● What the task requires
Going from the line that contains "(345, 421) = (156, 296): red" down to the last line in the listing below, reproduce every line exactly and include no others.
───── Supplied entries ─────
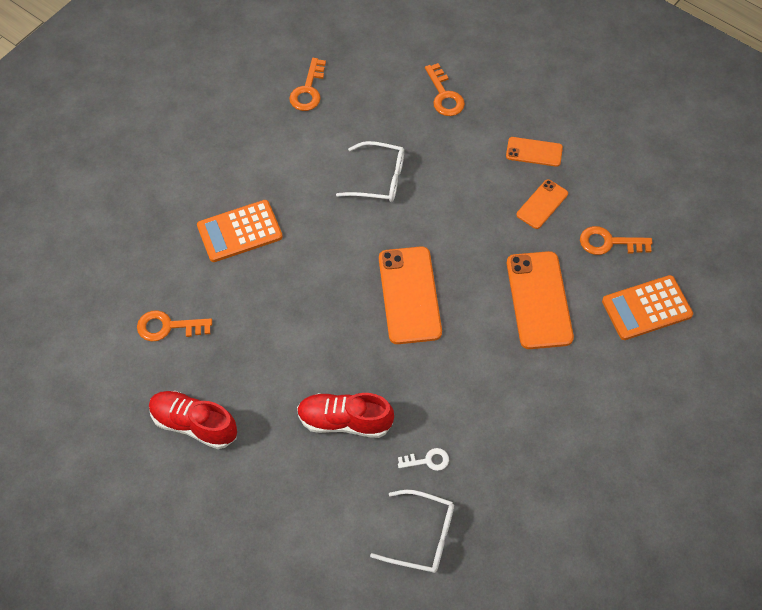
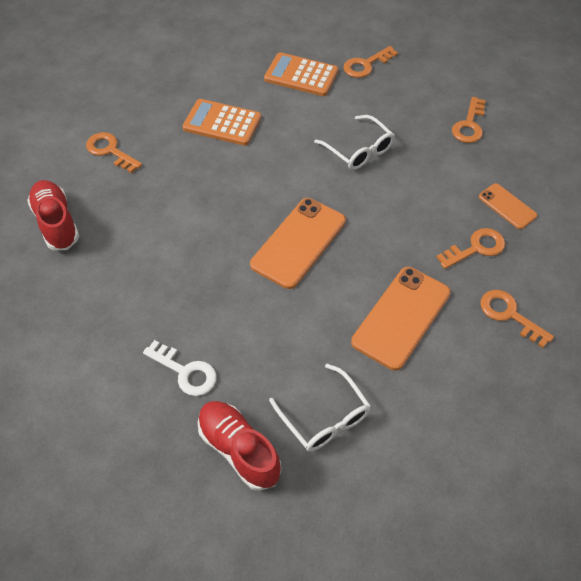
camera: 40 degrees right, 5 degrees down
(345, 421) = (156, 296): red shoe -> red shoe (239, 450)
(421, 536) = (120, 425): white glasses -> white glasses (324, 417)
(428, 460) = (185, 372): white key -> white key, size x1.54
(542, 204) = (476, 248): orange phone -> orange key
(646, 308) = (495, 391): orange calculator -> orange calculator (301, 75)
─────
● Response for this exercise
(345, 421) = (156, 296): red shoe -> red shoe (239, 450)
(421, 536) = (120, 425): white glasses -> white glasses (324, 417)
(428, 460) = (185, 372): white key -> white key, size x1.54
(542, 204) = (476, 248): orange phone -> orange key
(646, 308) = (495, 391): orange calculator -> orange calculator (301, 75)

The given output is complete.